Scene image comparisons
*** Begin section ***

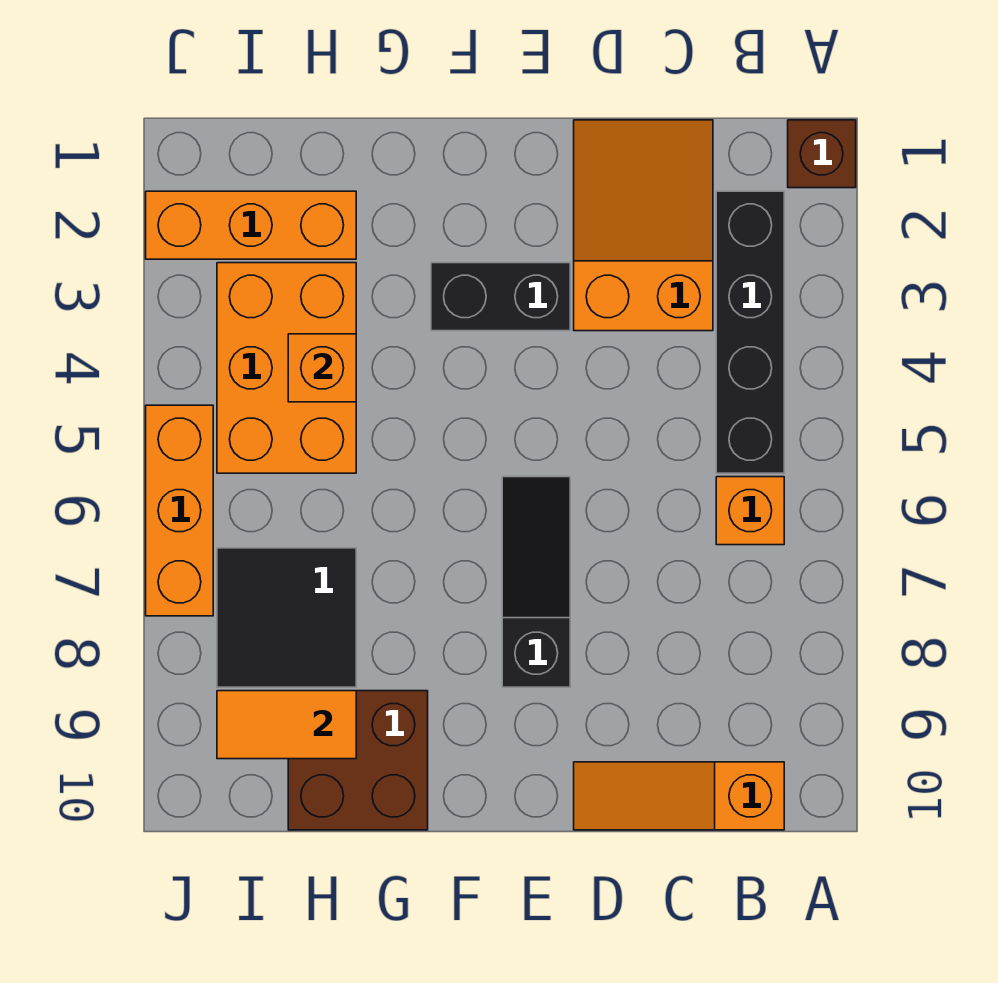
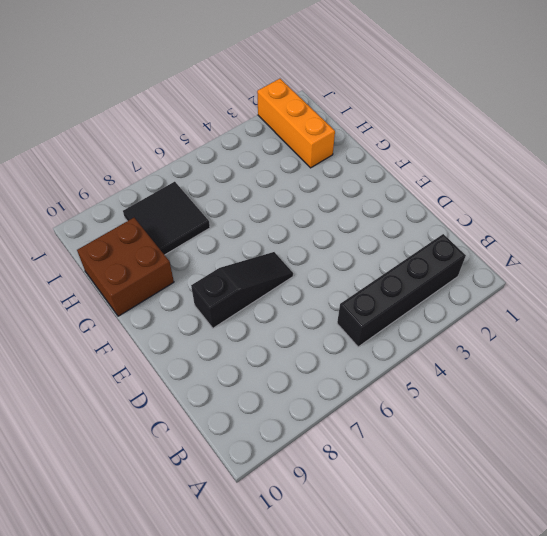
none -> brown brick A1 level 1
none -> orange brick B6 level 1
none -> orange slope B10:D10 level 1 top B

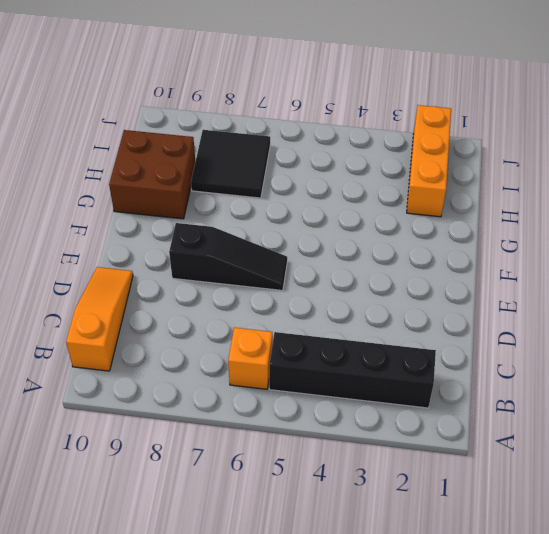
none -> brown brick A1 level 1
none -> orange slope C1:D3 level 1 top 3
none -> black brick E3:F3 level 1

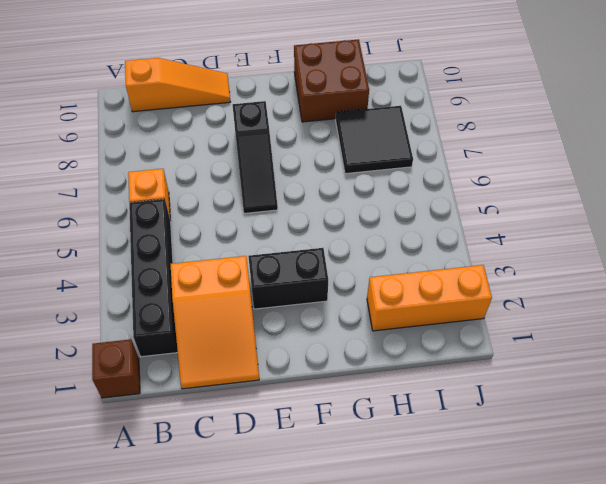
none -> orange brick H3:I5 level 1
none -> orange brick J5:J7 level 1
none -> orange brick H4 level 2

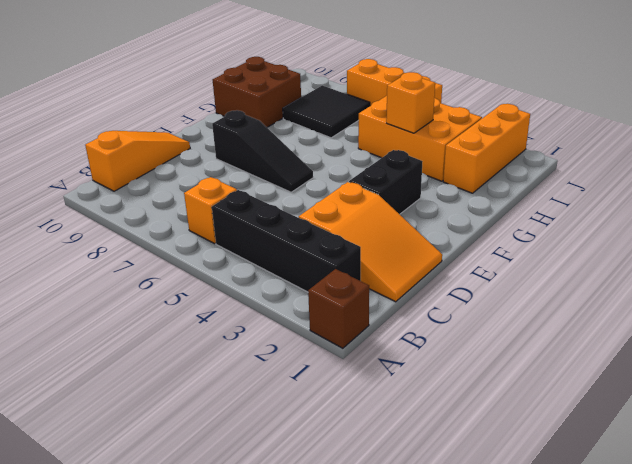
none -> orange tile H9:I9 level 2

*** End section ***

### [Work required]
Every record is to be repeated exactly, and no picture is carried over.

### [Solution to the exercise]
none -> brown brick A1 level 1
none -> orange brick B6 level 1
none -> orange slope B10:D10 level 1 top B

none -> brown brick A1 level 1
none -> orange slope C1:D3 level 1 top 3
none -> black brick E3:F3 level 1

none -> orange brick H3:I5 level 1
none -> orange brick J5:J7 level 1
none -> orange brick H4 level 2

none -> orange tile H9:I9 level 2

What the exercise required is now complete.